■ **TASK INSTRUCTIONS**
Repeat the records exactly. Every line must match.

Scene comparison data
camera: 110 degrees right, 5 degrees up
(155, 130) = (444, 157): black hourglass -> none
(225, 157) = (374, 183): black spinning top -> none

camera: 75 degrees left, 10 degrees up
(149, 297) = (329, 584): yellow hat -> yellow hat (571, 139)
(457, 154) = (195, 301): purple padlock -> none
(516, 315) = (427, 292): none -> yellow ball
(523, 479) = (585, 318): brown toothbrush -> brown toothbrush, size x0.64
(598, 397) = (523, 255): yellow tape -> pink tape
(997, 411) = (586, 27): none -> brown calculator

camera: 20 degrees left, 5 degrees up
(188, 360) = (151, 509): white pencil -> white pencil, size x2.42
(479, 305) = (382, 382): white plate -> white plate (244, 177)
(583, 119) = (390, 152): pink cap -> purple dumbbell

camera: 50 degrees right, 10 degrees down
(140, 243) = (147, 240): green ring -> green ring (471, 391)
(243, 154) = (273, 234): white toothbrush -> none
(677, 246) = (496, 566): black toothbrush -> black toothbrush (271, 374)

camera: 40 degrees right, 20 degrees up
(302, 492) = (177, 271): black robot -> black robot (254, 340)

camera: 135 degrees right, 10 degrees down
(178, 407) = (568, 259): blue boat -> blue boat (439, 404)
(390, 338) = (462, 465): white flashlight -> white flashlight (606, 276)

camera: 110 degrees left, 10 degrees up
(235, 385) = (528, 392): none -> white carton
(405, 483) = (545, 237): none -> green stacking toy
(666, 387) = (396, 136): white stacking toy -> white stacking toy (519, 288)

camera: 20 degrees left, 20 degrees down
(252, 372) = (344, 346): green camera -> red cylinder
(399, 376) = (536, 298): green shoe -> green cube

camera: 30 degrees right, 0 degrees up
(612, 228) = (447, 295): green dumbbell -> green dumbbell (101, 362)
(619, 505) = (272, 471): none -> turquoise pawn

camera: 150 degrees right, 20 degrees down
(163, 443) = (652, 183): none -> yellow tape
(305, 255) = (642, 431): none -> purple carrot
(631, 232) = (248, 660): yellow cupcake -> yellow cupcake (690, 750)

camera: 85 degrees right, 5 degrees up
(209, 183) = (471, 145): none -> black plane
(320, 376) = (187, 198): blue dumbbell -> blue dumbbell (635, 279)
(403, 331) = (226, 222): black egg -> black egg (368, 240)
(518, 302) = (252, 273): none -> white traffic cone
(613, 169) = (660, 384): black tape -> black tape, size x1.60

■ **OUTPUT OF THE TASK**
camera: 110 degrees right, 5 degrees up
(155, 130) = (444, 157): black hourglass -> none
(225, 157) = (374, 183): black spinning top -> none

camera: 75 degrees left, 10 degrees up
(149, 297) = (329, 584): yellow hat -> yellow hat (571, 139)
(457, 154) = (195, 301): purple padlock -> none
(516, 315) = (427, 292): none -> yellow ball
(523, 479) = (585, 318): brown toothbrush -> brown toothbrush, size x0.64
(598, 397) = (523, 255): yellow tape -> pink tape
(997, 411) = (586, 27): none -> brown calculator

camera: 20 degrees left, 5 degrees up
(188, 360) = (151, 509): white pencil -> white pencil, size x2.42
(479, 305) = (382, 382): white plate -> white plate (244, 177)
(583, 119) = (390, 152): pink cap -> purple dumbbell

camera: 50 degrees right, 10 degrees down
(140, 243) = (147, 240): green ring -> green ring (471, 391)
(243, 154) = (273, 234): white toothbrush -> none
(677, 246) = (496, 566): black toothbrush -> black toothbrush (271, 374)

camera: 40 degrees right, 20 degrees up
(302, 492) = (177, 271): black robot -> black robot (254, 340)

camera: 135 degrees right, 10 degrees down
(178, 407) = (568, 259): blue boat -> blue boat (439, 404)
(390, 338) = (462, 465): white flashlight -> white flashlight (606, 276)

camera: 110 degrees left, 10 degrees up
(235, 385) = (528, 392): none -> white carton
(405, 483) = (545, 237): none -> green stacking toy
(666, 387) = (396, 136): white stacking toy -> white stacking toy (519, 288)

camera: 20 degrees left, 20 degrees down
(252, 372) = (344, 346): green camera -> red cylinder
(399, 376) = (536, 298): green shoe -> green cube

camera: 30 degrees right, 0 degrees up
(612, 228) = (447, 295): green dumbbell -> green dumbbell (101, 362)
(619, 505) = (272, 471): none -> turquoise pawn

camera: 150 degrees right, 20 degrees down
(163, 443) = (652, 183): none -> yellow tape
(305, 255) = (642, 431): none -> purple carrot
(631, 232) = (248, 660): yellow cupcake -> yellow cupcake (690, 750)

camera: 85 degrees right, 5 degrees up
(209, 183) = (471, 145): none -> black plane
(320, 376) = (187, 198): blue dumbbell -> blue dumbbell (635, 279)
(403, 331) = (226, 222): black egg -> black egg (368, 240)
(518, 302) = (252, 273): none -> white traffic cone
(613, 169) = (660, 384): black tape -> black tape, size x1.60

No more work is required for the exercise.